=== Instructions to follow ===
Your task is to gather the lines below that hold the string "headphones".

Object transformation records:

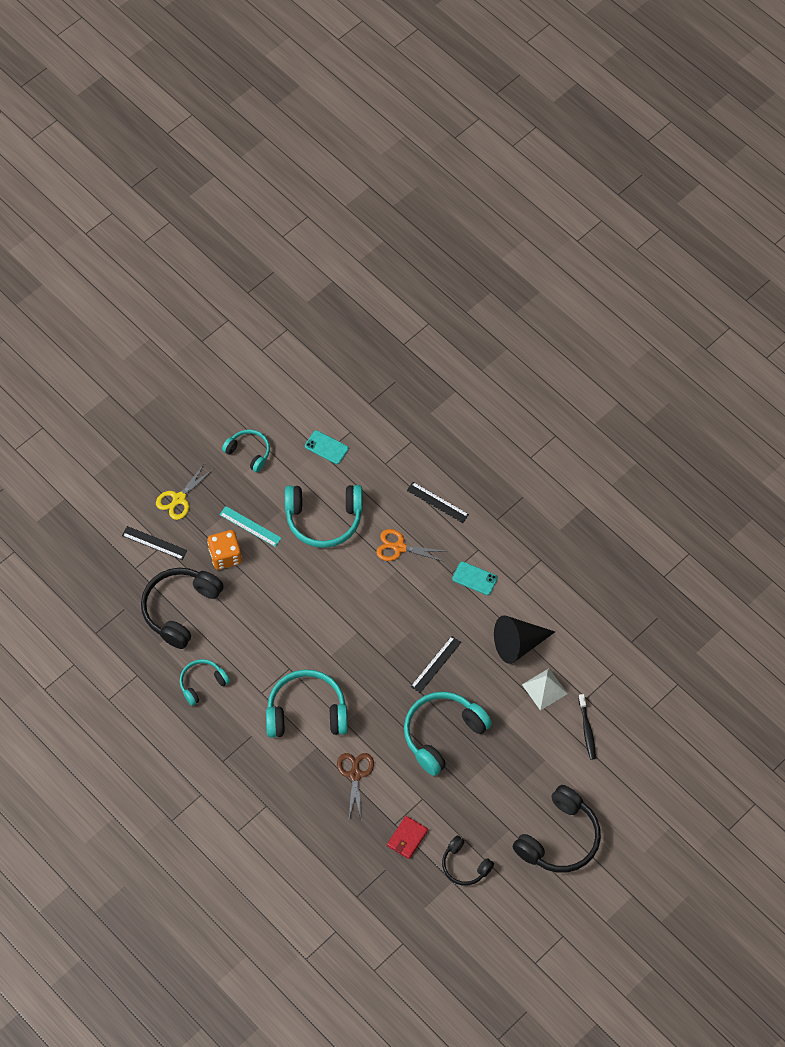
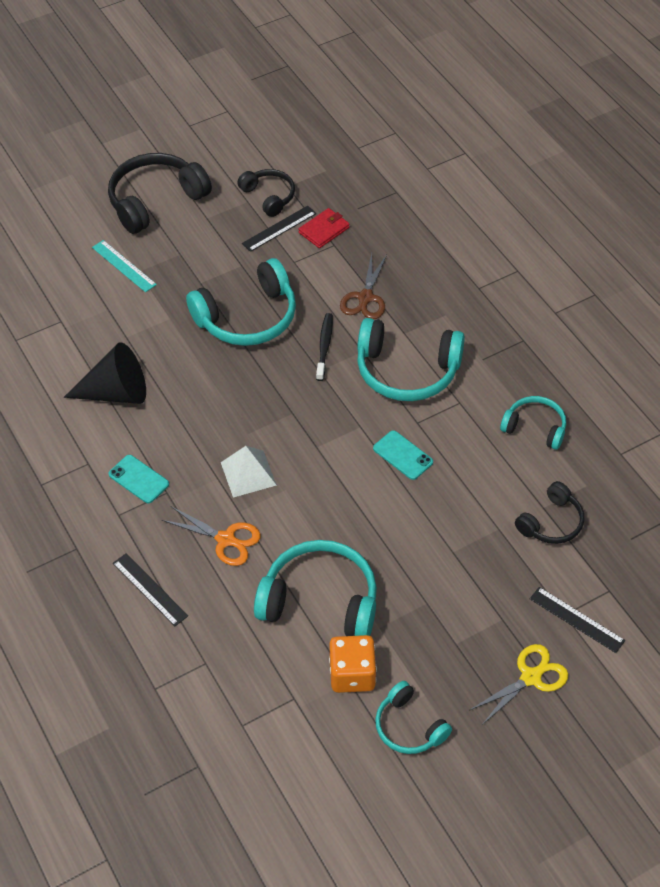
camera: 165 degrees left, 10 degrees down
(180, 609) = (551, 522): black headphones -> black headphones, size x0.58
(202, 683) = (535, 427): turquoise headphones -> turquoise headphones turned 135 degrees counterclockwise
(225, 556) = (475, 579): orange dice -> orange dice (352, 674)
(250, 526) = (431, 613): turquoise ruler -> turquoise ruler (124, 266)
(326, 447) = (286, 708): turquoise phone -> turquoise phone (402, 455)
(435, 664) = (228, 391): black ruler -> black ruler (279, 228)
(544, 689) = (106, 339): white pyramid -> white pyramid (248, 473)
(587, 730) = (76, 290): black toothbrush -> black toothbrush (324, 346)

=== Response area ===
(180, 609) = (551, 522): black headphones -> black headphones, size x0.58
(202, 683) = (535, 427): turquoise headphones -> turquoise headphones turned 135 degrees counterclockwise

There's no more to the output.